Directions. I would like you to output every record below exactly, apart from the pictures.

Before-and-after change records
****************

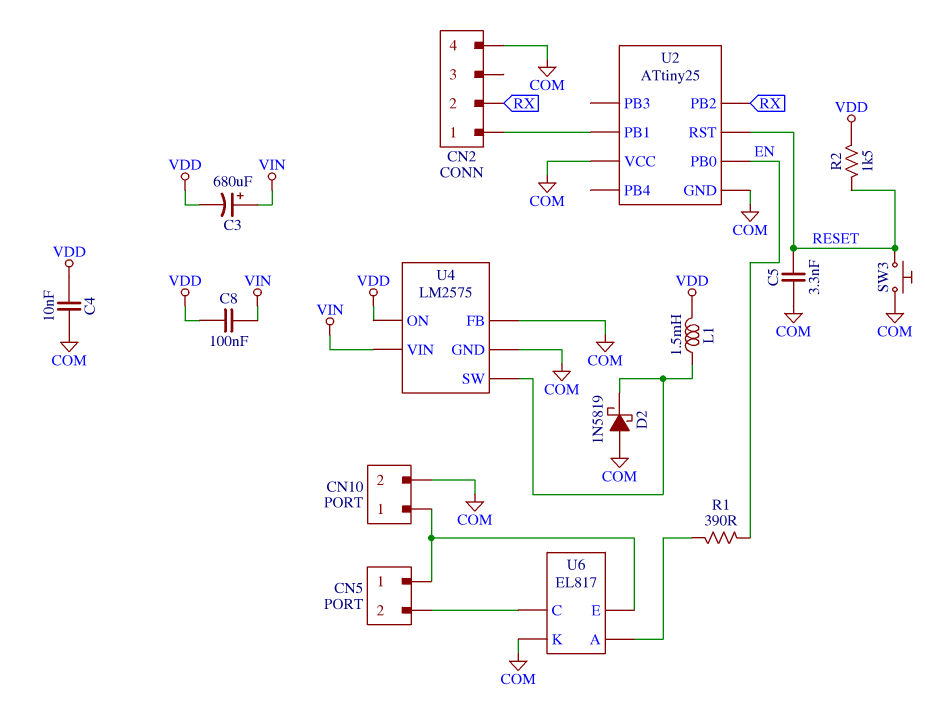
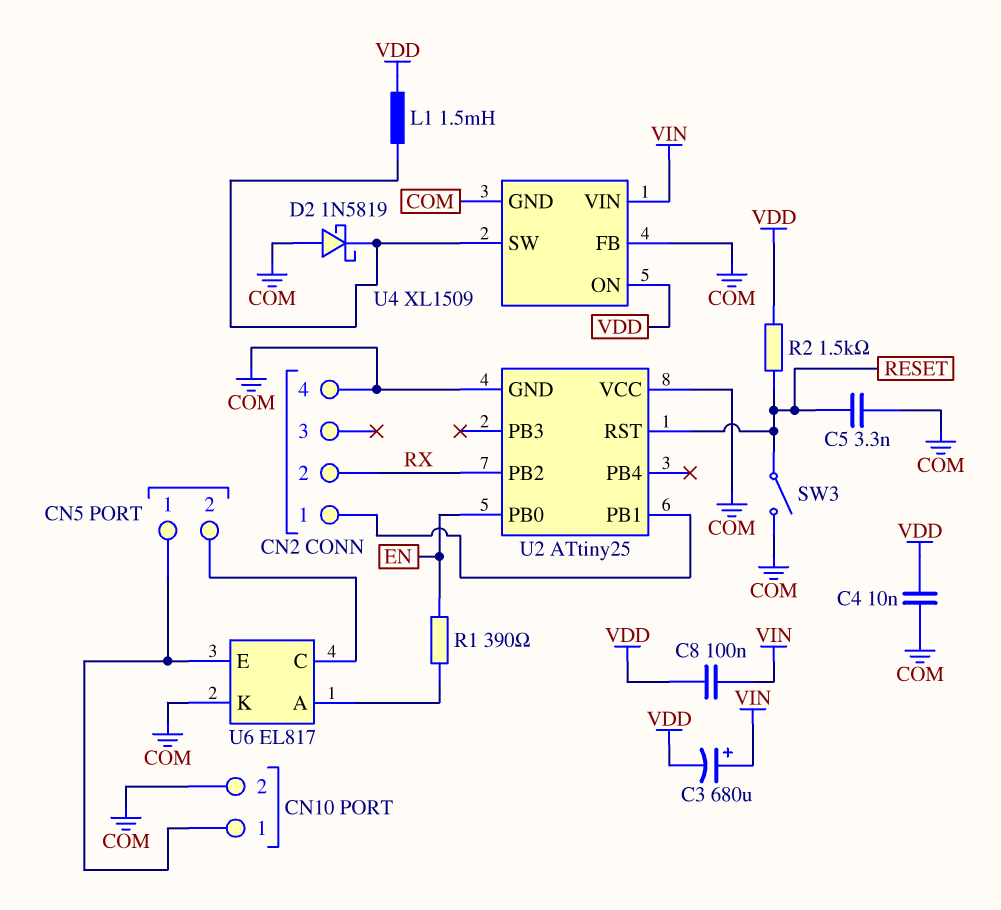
SW3: button (COM, RESET) -> switch (COM, RESET)
U4: LM2575 -> XL1509

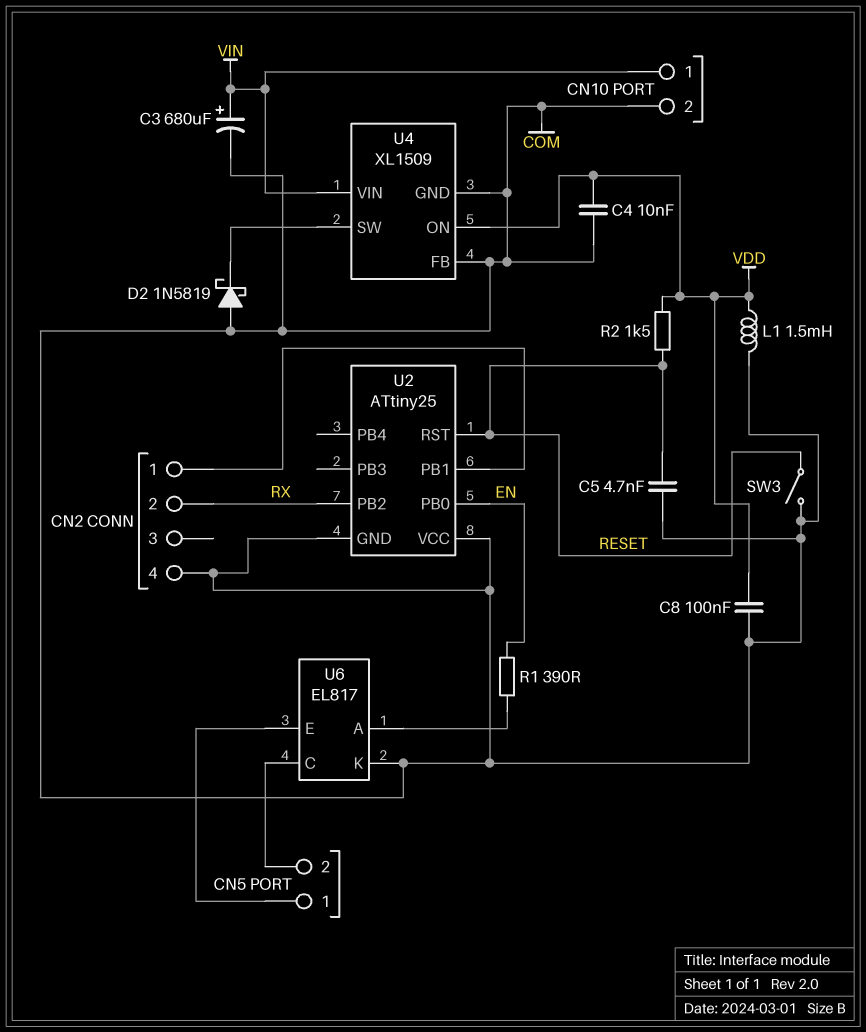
C3: 680uF (plus VIN, minus VDD) -> 680uF (plus VIN, minus COM)
C5: 3.3nF (COM, RESET) -> 4.7nF (COM, RESET)
C8: 100nF (VDD, VIN) -> 100nF (COM, VDD)
CN10 pin 1: CN5/1 -> VIN
L1: 1.5mH (U4/SW, VDD) -> 1.5mH (COM, VDD)

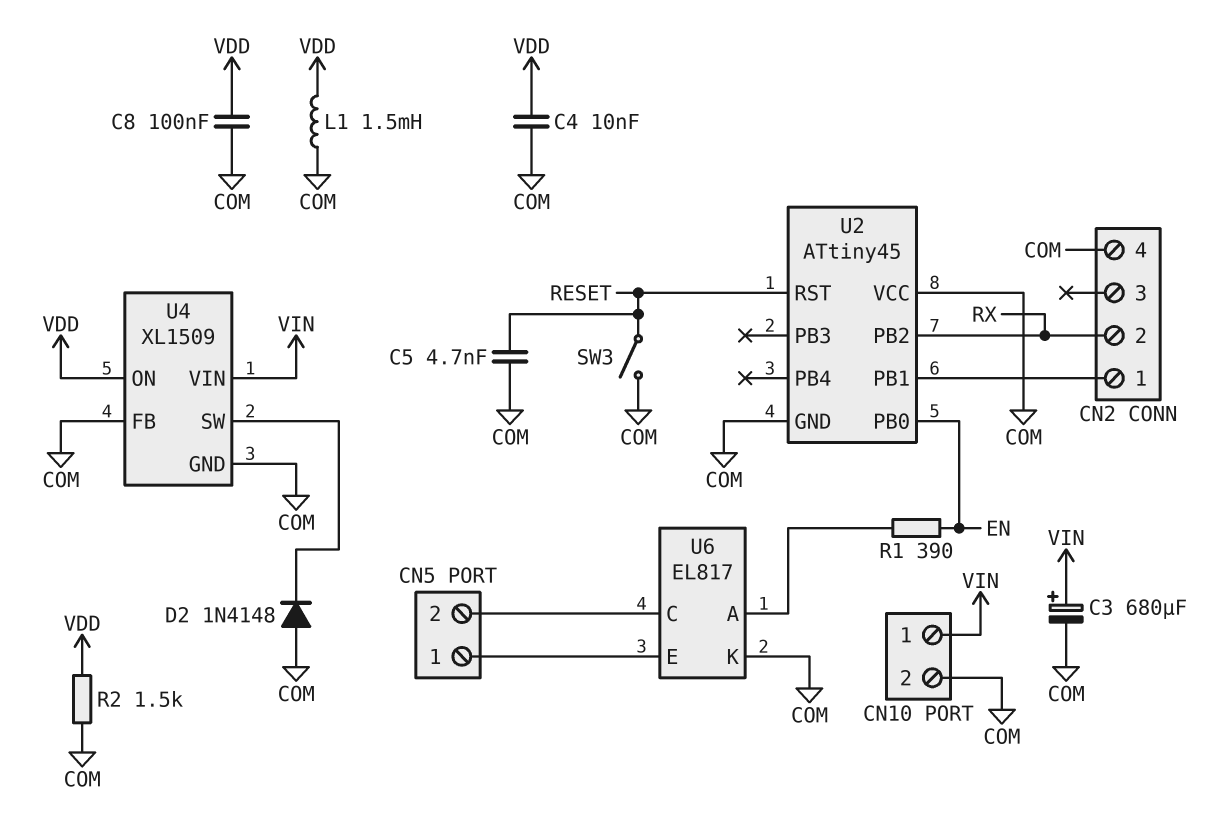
D2: schottky 1N5819 (A COM, K U4/SW) -> diode 1N4148 (A COM, K U4/SW)
R2: 1.5k (RESET, VDD) -> 1.5k (COM, VDD)
U2: ATtiny25 -> ATtiny45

****************

Answer.
SW3: button (COM, RESET) -> switch (COM, RESET)
U4: LM2575 -> XL1509

C3: 680uF (plus VIN, minus VDD) -> 680uF (plus VIN, minus COM)
C5: 3.3nF (COM, RESET) -> 4.7nF (COM, RESET)
C8: 100nF (VDD, VIN) -> 100nF (COM, VDD)
CN10 pin 1: CN5/1 -> VIN
L1: 1.5mH (U4/SW, VDD) -> 1.5mH (COM, VDD)

D2: schottky 1N5819 (A COM, K U4/SW) -> diode 1N4148 (A COM, K U4/SW)
R2: 1.5k (RESET, VDD) -> 1.5k (COM, VDD)
U2: ATtiny25 -> ATtiny45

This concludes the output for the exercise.